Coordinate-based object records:
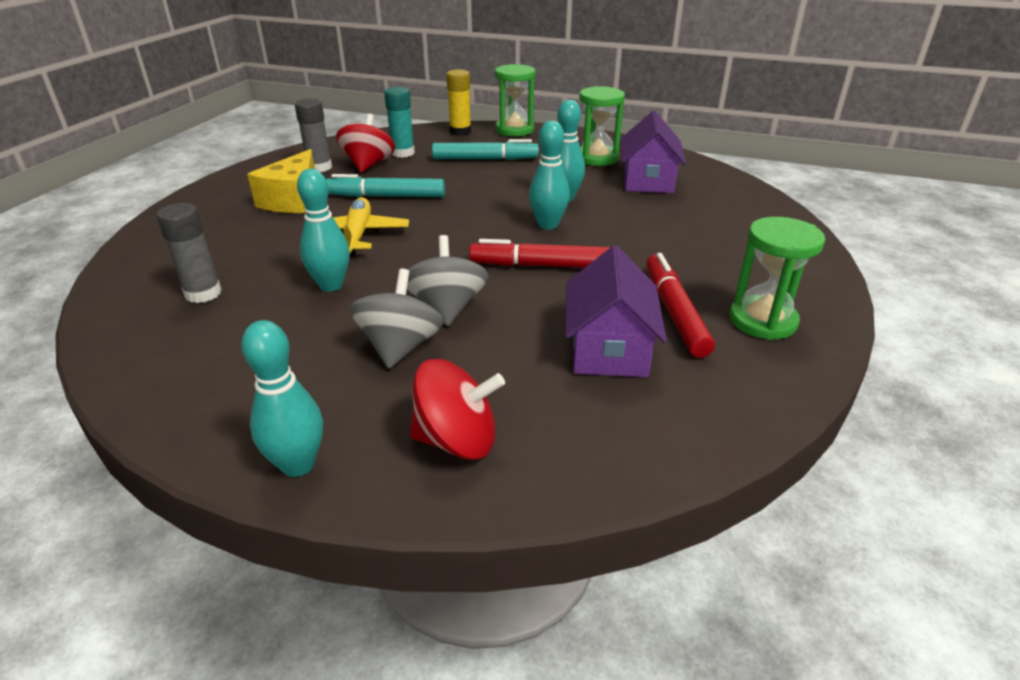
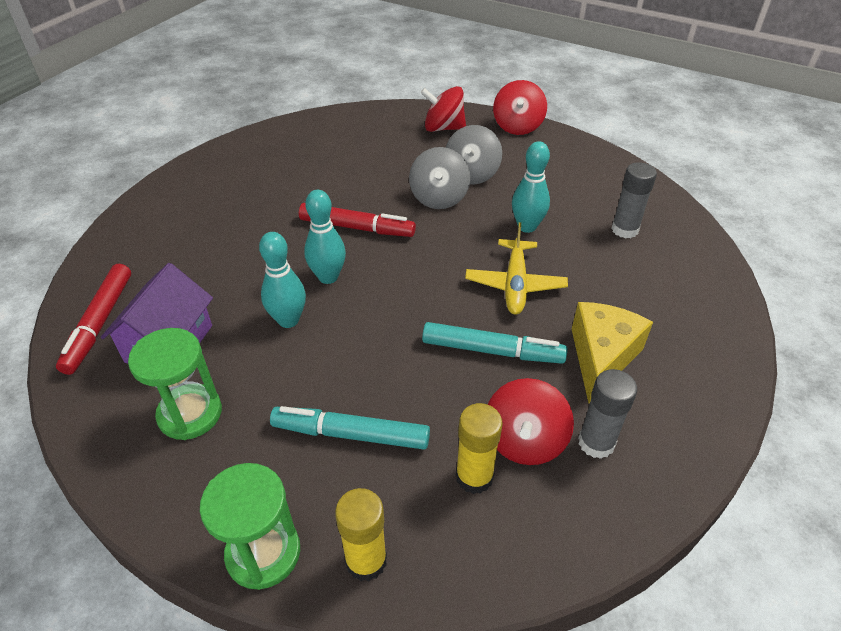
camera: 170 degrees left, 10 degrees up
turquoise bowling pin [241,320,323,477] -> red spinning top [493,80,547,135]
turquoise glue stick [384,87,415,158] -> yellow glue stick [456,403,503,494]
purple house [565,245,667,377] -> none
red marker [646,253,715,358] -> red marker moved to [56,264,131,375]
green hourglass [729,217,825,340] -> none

** TASK DESCRIPTION **
Go through the data above and find the lines with the word "turquoise". Copy each of those lines.

** YOUR SOLUTION **
turquoise bowling pin [241,320,323,477] -> red spinning top [493,80,547,135]
turquoise glue stick [384,87,415,158] -> yellow glue stick [456,403,503,494]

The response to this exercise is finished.